Records from a collection:
▶
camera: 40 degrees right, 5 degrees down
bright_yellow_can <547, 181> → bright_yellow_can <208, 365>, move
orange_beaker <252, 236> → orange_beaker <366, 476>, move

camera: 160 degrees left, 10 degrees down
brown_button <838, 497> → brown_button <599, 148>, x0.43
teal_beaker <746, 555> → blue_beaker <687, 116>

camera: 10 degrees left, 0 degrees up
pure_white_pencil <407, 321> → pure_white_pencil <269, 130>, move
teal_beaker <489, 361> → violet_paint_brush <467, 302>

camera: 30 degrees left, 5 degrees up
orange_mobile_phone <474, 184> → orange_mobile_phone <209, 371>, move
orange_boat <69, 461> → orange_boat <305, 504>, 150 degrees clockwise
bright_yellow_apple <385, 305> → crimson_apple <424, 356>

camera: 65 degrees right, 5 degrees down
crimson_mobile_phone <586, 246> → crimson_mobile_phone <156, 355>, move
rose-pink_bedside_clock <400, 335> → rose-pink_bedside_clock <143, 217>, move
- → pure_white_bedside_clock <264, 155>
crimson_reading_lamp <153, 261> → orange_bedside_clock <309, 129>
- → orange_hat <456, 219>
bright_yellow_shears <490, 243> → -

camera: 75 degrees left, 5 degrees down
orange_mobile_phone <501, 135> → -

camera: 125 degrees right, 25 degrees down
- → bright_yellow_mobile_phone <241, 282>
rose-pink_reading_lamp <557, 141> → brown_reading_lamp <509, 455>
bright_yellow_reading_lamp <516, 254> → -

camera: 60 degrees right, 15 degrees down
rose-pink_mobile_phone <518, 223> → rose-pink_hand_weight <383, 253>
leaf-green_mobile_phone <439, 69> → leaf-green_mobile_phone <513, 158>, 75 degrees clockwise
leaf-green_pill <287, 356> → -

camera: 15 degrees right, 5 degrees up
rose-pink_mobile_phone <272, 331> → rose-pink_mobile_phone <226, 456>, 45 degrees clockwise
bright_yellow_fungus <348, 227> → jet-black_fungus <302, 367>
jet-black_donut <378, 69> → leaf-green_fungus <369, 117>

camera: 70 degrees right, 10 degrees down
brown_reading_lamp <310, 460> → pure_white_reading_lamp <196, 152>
◀
# About this exercise
Set down only the lines above that fall between the line holding "camera: 65 degrees right, 5 degrees down" and the line holding "rose-pink_reading_lamp <557, 141>", inclusive, keeping each exact.

# Solved problem
camera: 65 degrees right, 5 degrees down
crimson_mobile_phone <586, 246> → crimson_mobile_phone <156, 355>, move
rose-pink_bedside_clock <400, 335> → rose-pink_bedside_clock <143, 217>, move
- → pure_white_bedside_clock <264, 155>
crimson_reading_lamp <153, 261> → orange_bedside_clock <309, 129>
- → orange_hat <456, 219>
bright_yellow_shears <490, 243> → -

camera: 75 degrees left, 5 degrees down
orange_mobile_phone <501, 135> → -

camera: 125 degrees right, 25 degrees down
- → bright_yellow_mobile_phone <241, 282>
rose-pink_reading_lamp <557, 141> → brown_reading_lamp <509, 455>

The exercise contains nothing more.